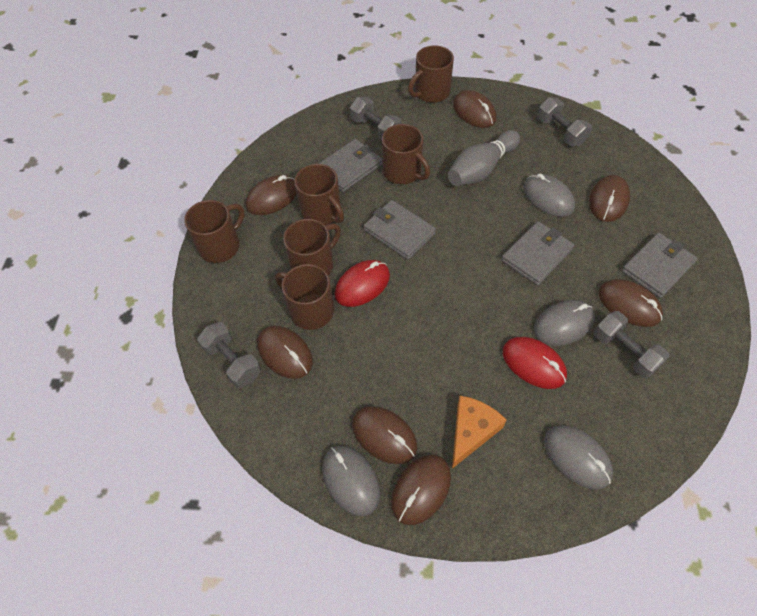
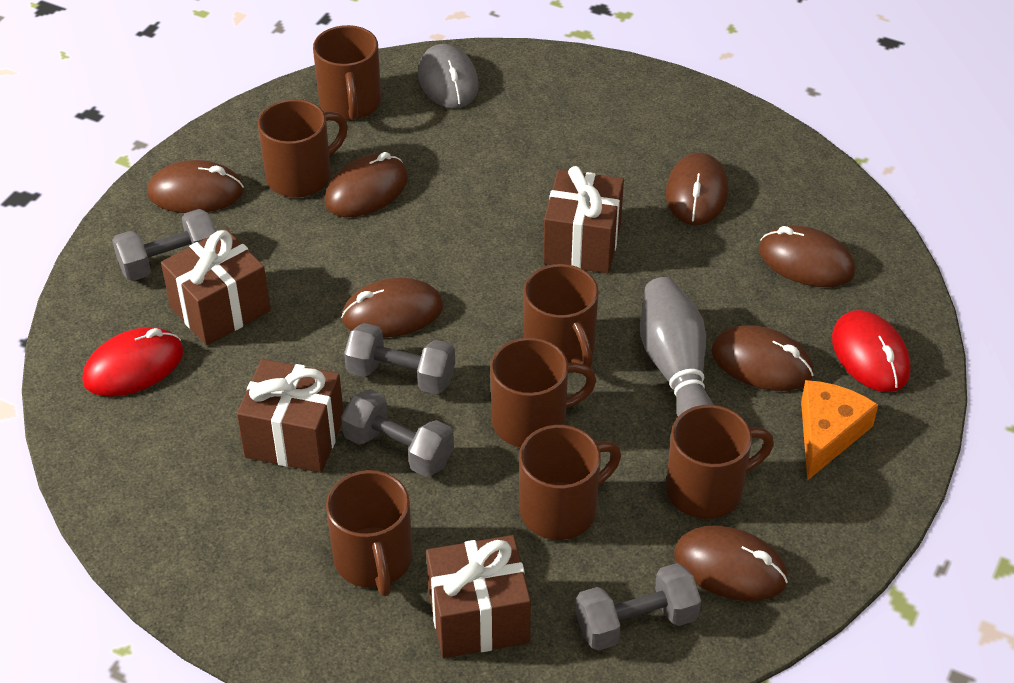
brown gift: 0 -> 4
brown mug: 6 -> 7
grey mouse: 4 -> 1
grey wallet: 4 -> 0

========================================================================

Print every line of the material above exactly as it reads, skipping the pictures.

TASK ANSWER
brown gift: 0 -> 4
brown mug: 6 -> 7
grey mouse: 4 -> 1
grey wallet: 4 -> 0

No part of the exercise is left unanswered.